◆ Directions for this task
Report how many lines of the items contain the string "major". Give only the number.

[Dataset items]
★ ★ ★ ★

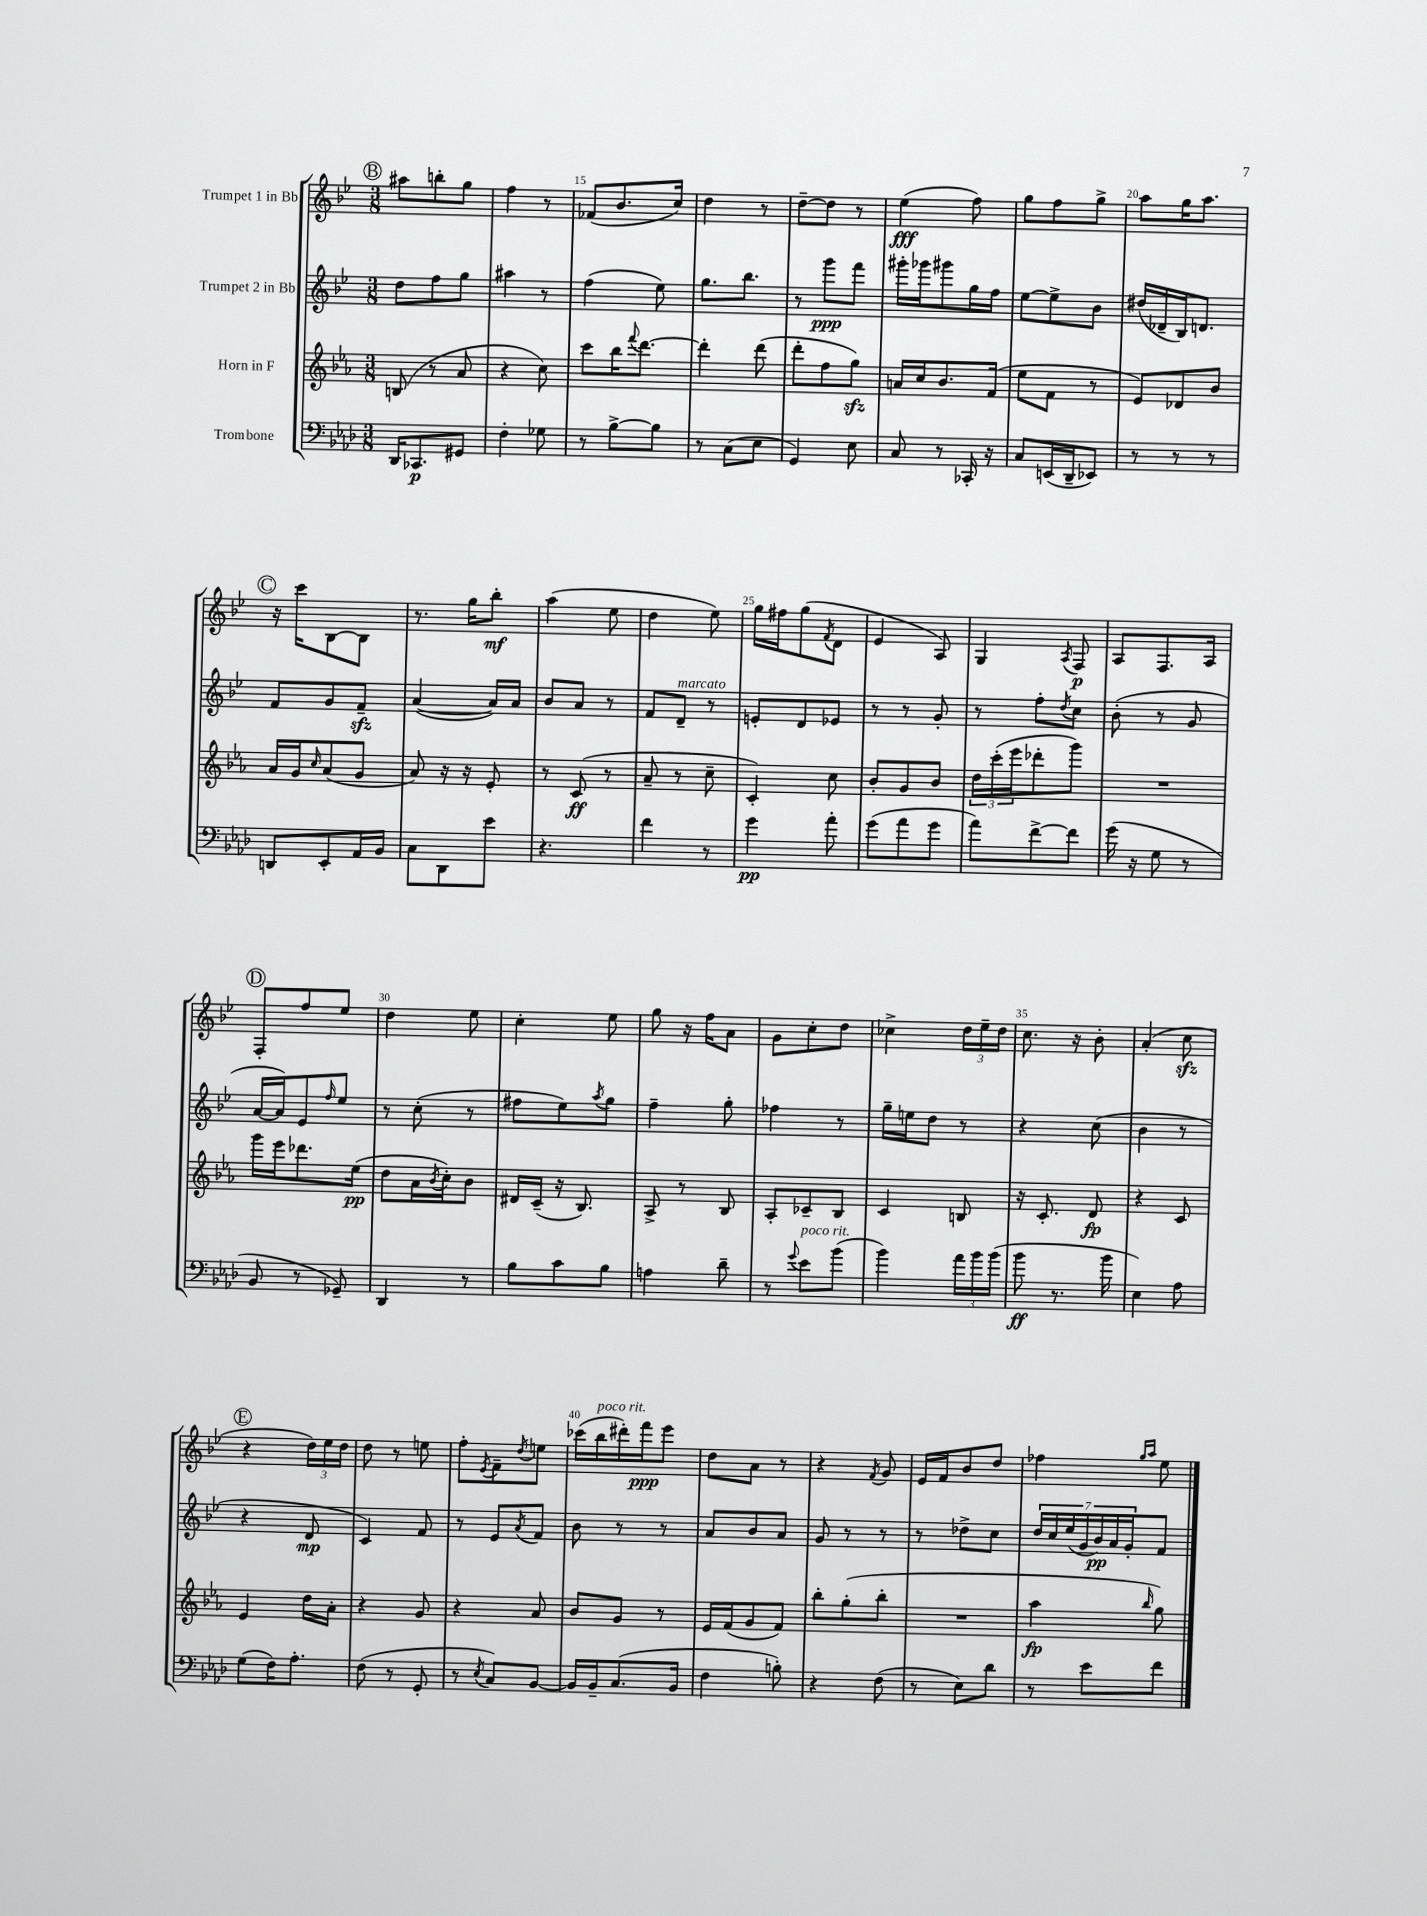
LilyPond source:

<<
\new StaffGroup <<
\new Staff = "s0" \with { instrumentName = "Trumpet 1 in Bb" } {
    \clef treble \key bes \major \numericTimeSignature \time 3/8
    \mark \markup { \circle "B" } ais''8 b''8-. g''8 |
    f''4 r8 |
    fes'8( bes'8. c''16) |
    d''4 r8 |
    d''8~-- d''8 r8 |
    ees''4\fff( f''8) |
    g''8 f''8 g''8-> |
    a''8 g''16 a''8. |
    \mark \markup { \circle "C" } r16 c'''16 bes8~ bes8 |
    r8. g''16 bes''8-.\mf |
    a''4( ees''8 |
    d''4 ees''8) |
    g''16 fis''16 g''8( \acciaccatura { f'8 } d'8 |
    ees'4 a8) |
    g4 \acciaccatura { a8 } f8\p |
    a8 f8. a16 |
    \mark \markup { \circle "D" } f8-. f''8 ees''8 |
    d''4 ees''8 |
    c''4-. ees''8 |
    g''8 r16 f''16 a'8 |
    g'8 c''8-. d''8 |
    ces''4-> \tuplet 3/2 { d''16 ees''16-- d''16 } |
    c''8. r16 bes'8-. |
    a'4-.( c''8\sfz |
    \mark \markup { \circle "E" } r4 \tuplet 3/2 { d''16) ees''16 d''16 } |
    d''8 r8 e''8 |
    f''8-. \acciaccatura { ees'8 } f'8-- \acciaccatura { d''8 } e''8 |
    ces'''16( bes''16^\markup { \italic "poco rit." } dis'''16-.) f'''16\ppp ees'''8 |
    d''8 a'8 r8 |
    r4 \acciaccatura { f'8 } g'8 |
    ees'16 f'16 bes'8 d''8 |
    fes''4 \grace { g''16 a''16 } ees''8 \bar "|." |
}
\new Staff = "s1" \with { instrumentName = "Trumpet 2 in Bb" } {
    \clef treble \key bes \major \numericTimeSignature \time 3/8
    \mark \markup { \circle "B" } d''8 f''8 g''8 |
    ais''4 r8 |
    f''4( ees''8) |
    g''8. bes''8. |
    r8 g'''8\ppp f'''8 |
    gis'''16-. ges'''16 gis'''8 g''16 f''16 |
    ees''8~ ees''8-> bes'8 |
    dis''16( des'16-- bes16) d'8. |
    \mark \markup { \circle "C" } f'8 g'8 f'8--\sfz |
    a'4~( a'16) a'16 |
    bes'8 a'8 r8 |
    f'8 d'8--^\markup { \italic "marcato" } r8 |
    e'8-. d'8 ees'8 |
    r8 r8 g'8-. |
    r8 f''8-. \acciaccatura { d''8 } c''8 |
    bes'8-.( r8 g'8 |
    \mark \markup { \circle "D" } a'16~ a'16) ees'8 \grace { f''16 } ees''8 |
    r8 c''8-.( r8 |
    fis''8 ees''8) \acciaccatura { a''8 } g''8 |
    f''4-- g''8-. |
    fes''4 r8 |
    g''16-- e''16 d''8 r8 |
    r4 c''8( |
    bes'4 r8 |
    \mark \markup { \circle "E" } r4 d'8\mp |
    c'4) f'8 |
    r8 ees'8 \acciaccatura { a'8 } f'8 |
    bes'8 r8 r8 |
    a'8 bes'8 a'8 |
    g'8 r8 r8 |
    r8 des''8-> c''8 |
    \tuplet 7/4 { d''16 c''16 ees''16( g'16 bes'16\pp) a'16 g'16-. } f'8 \bar "|." |
}
\new Staff = "s2" \with { instrumentName = "Horn in F" } {
    \clef treble \key ees \major \numericTimeSignature \time 3/8
    \mark \markup { \circle "B" } b8( r8 aes'8 |
    r4 c''8) |
    c'''8 bes''16 \appoggiatura { f'''8 } d'''8.~ |
    d'''4-. d'''8( |
    d'''8-. f''8 g''8\sfz) |
    a'16 c''16 bes'8. f'16( |
    ees''8 f'8 r8 |
    ees'8) des'8 bes'8 |
    \mark \markup { \circle "C" } aes'16 g'16 \grace { c''16 } aes'8( g'8 |
    aes'8) r16 r16 ees'8-. |
    r8 c'8\ff( r8 |
    aes'8-- r8 c''8-- |
    c'4-.) c''8 |
    bes'8-. g'8 bes'8 |
    \tuplet 3/2 { d''16 c'''16-.( ees'''16 } des'''8-. g'''8) |
    R4. |
    \mark \markup { \circle "D" } g'''16 ees'''16 des'''8. ees''16\pp( |
    d''8 aes'16 \acciaccatura { bes'8 } c''16-.) bes'8 |
    dis'16 c'16--( r16 bes8.) |
    aes8-> r8 bes8 |
    aes8-. ces'8-- bes8 |
    c'4 b8 |
    r16 c'8.-. d'8\fp |
    r4 c'8 |
    \mark \markup { \circle "E" } ees'4 d''16 aes'16-. |
    r4 g'8 |
    r4 aes'8 |
    bes'8 g'8 r8 |
    ees'16 f'16( g'8 f'8) |
    bes''8-. g''8-.( bes''8-. |
    R4. |
    aes''4\fp \grace { bes''16 } g''8) \bar "|." |
}
\new Staff = "s3" \with { instrumentName = "Trombone" } {
    \clef bass \key aes \major \numericTimeSignature \time 3/8
    \mark \markup { \circle "B" } des,16 ces,8.\p gis,8 |
    f4-. ges8 |
    r8 bes8~-> bes8 |
    r8 c8( ees8 |
    g,4) ees8 |
    c8 r8 ces,16-. r16 |
    c8 e,16( des,16-- ees,8) |
    r8 r8 r8 |
    \mark \markup { \circle "C" } d,8 ees,8-. aes,16 bes,16 |
    c8 des,8 ees'8 |
    r4. |
    f'4 r8 |
    g'4\pp aes'8-. |
    g'8( aes'8 g'8 |
    aes'8) f'8~-> f'8 |
    g'16( r16 g8 r8 |
    \mark \markup { \circle "D" } bes,8 r8 ges,8--) |
    des,4 r8 |
    bes8 c'8 bes8 |
    a4 des'8-- |
    r8 \appoggiatura { g'8 } ees'8^\markup { \italic "poco rit." } bes'8( |
    bes'4) \tuplet 3/2 { aes'16 bes'16 bes'16( } |
    bes'8\ff r8. bes'16 |
    ees4) aes8 |
    \mark \markup { \circle "E" } g8( f16) aes8.-. |
    f8( r8 g,8-. |
    r8 \acciaccatura { ees8 } c8) bes,8~ |
    bes,16 bes,16-- c8.( bes,16 |
    f4 b8-.) |
    r4 f8( |
    r8 ees8) des'8 |
    r8 ees'8 f'8 \bar "|." |
}
>>
>>
\layout { \context { \Score currentBarNumber = #13 \override BarNumber.break-visibility = ##(#f #t #t) barNumberVisibility = #(every-nth-bar-number-visible 5) } }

★ ★ ★ ★

◆ Output of the task
4